**Goal of the exercise**
Give back the entries below verbatim.

============================================================

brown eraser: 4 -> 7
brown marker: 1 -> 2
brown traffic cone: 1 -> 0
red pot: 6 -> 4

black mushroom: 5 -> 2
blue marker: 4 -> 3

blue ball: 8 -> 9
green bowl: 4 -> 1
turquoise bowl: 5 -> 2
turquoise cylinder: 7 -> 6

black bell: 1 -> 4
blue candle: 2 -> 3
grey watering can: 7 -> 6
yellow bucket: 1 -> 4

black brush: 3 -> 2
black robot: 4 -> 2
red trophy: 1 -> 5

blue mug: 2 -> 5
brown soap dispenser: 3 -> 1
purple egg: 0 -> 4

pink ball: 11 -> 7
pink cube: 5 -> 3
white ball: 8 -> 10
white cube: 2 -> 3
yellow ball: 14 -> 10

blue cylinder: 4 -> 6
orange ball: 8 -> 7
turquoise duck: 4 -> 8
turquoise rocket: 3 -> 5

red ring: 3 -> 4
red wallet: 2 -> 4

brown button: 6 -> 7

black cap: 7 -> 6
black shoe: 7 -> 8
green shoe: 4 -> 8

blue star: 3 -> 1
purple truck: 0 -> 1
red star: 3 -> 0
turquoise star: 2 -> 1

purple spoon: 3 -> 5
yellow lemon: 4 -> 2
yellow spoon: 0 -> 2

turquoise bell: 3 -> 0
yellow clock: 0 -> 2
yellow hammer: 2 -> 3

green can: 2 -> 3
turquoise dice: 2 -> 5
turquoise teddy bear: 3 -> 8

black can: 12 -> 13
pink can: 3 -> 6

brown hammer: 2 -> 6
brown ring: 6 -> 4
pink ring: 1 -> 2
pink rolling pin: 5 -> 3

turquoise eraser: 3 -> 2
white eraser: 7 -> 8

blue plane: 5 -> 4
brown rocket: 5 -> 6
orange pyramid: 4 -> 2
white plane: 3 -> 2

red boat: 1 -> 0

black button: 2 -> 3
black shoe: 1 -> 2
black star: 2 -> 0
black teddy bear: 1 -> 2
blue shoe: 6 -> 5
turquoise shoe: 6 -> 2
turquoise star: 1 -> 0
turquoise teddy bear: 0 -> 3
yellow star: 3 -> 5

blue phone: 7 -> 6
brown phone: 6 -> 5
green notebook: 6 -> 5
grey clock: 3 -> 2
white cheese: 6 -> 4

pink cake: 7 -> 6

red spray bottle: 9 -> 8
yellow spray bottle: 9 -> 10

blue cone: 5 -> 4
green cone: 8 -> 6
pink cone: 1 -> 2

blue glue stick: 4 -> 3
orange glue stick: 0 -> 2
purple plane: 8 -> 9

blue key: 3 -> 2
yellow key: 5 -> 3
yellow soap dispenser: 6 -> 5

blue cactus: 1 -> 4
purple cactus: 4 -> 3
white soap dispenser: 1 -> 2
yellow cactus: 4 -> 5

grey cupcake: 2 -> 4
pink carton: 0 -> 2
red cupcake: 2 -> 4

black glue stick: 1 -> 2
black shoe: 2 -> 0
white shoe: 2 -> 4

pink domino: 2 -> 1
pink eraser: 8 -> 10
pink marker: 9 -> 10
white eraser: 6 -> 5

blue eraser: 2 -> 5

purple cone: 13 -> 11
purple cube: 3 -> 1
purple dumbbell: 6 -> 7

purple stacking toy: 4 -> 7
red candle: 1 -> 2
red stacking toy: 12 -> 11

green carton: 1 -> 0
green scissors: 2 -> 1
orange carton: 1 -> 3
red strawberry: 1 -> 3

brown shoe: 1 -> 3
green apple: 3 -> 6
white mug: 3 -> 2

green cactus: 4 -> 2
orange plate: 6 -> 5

============================================================

**Reply**
brown eraser: 4 -> 7
brown marker: 1 -> 2
brown traffic cone: 1 -> 0
red pot: 6 -> 4

black mushroom: 5 -> 2
blue marker: 4 -> 3

blue ball: 8 -> 9
green bowl: 4 -> 1
turquoise bowl: 5 -> 2
turquoise cylinder: 7 -> 6

black bell: 1 -> 4
blue candle: 2 -> 3
grey watering can: 7 -> 6
yellow bucket: 1 -> 4

black brush: 3 -> 2
black robot: 4 -> 2
red trophy: 1 -> 5

blue mug: 2 -> 5
brown soap dispenser: 3 -> 1
purple egg: 0 -> 4

pink ball: 11 -> 7
pink cube: 5 -> 3
white ball: 8 -> 10
white cube: 2 -> 3
yellow ball: 14 -> 10

blue cylinder: 4 -> 6
orange ball: 8 -> 7
turquoise duck: 4 -> 8
turquoise rocket: 3 -> 5

red ring: 3 -> 4
red wallet: 2 -> 4

brown button: 6 -> 7

black cap: 7 -> 6
black shoe: 7 -> 8
green shoe: 4 -> 8

blue star: 3 -> 1
purple truck: 0 -> 1
red star: 3 -> 0
turquoise star: 2 -> 1

purple spoon: 3 -> 5
yellow lemon: 4 -> 2
yellow spoon: 0 -> 2

turquoise bell: 3 -> 0
yellow clock: 0 -> 2
yellow hammer: 2 -> 3

green can: 2 -> 3
turquoise dice: 2 -> 5
turquoise teddy bear: 3 -> 8

black can: 12 -> 13
pink can: 3 -> 6

brown hammer: 2 -> 6
brown ring: 6 -> 4
pink ring: 1 -> 2
pink rolling pin: 5 -> 3

turquoise eraser: 3 -> 2
white eraser: 7 -> 8

blue plane: 5 -> 4
brown rocket: 5 -> 6
orange pyramid: 4 -> 2
white plane: 3 -> 2

red boat: 1 -> 0

black button: 2 -> 3
black shoe: 1 -> 2
black star: 2 -> 0
black teddy bear: 1 -> 2
blue shoe: 6 -> 5
turquoise shoe: 6 -> 2
turquoise star: 1 -> 0
turquoise teddy bear: 0 -> 3
yellow star: 3 -> 5

blue phone: 7 -> 6
brown phone: 6 -> 5
green notebook: 6 -> 5
grey clock: 3 -> 2
white cheese: 6 -> 4

pink cake: 7 -> 6

red spray bottle: 9 -> 8
yellow spray bottle: 9 -> 10

blue cone: 5 -> 4
green cone: 8 -> 6
pink cone: 1 -> 2

blue glue stick: 4 -> 3
orange glue stick: 0 -> 2
purple plane: 8 -> 9

blue key: 3 -> 2
yellow key: 5 -> 3
yellow soap dispenser: 6 -> 5

blue cactus: 1 -> 4
purple cactus: 4 -> 3
white soap dispenser: 1 -> 2
yellow cactus: 4 -> 5

grey cupcake: 2 -> 4
pink carton: 0 -> 2
red cupcake: 2 -> 4

black glue stick: 1 -> 2
black shoe: 2 -> 0
white shoe: 2 -> 4

pink domino: 2 -> 1
pink eraser: 8 -> 10
pink marker: 9 -> 10
white eraser: 6 -> 5

blue eraser: 2 -> 5

purple cone: 13 -> 11
purple cube: 3 -> 1
purple dumbbell: 6 -> 7

purple stacking toy: 4 -> 7
red candle: 1 -> 2
red stacking toy: 12 -> 11

green carton: 1 -> 0
green scissors: 2 -> 1
orange carton: 1 -> 3
red strawberry: 1 -> 3

brown shoe: 1 -> 3
green apple: 3 -> 6
white mug: 3 -> 2

green cactus: 4 -> 2
orange plate: 6 -> 5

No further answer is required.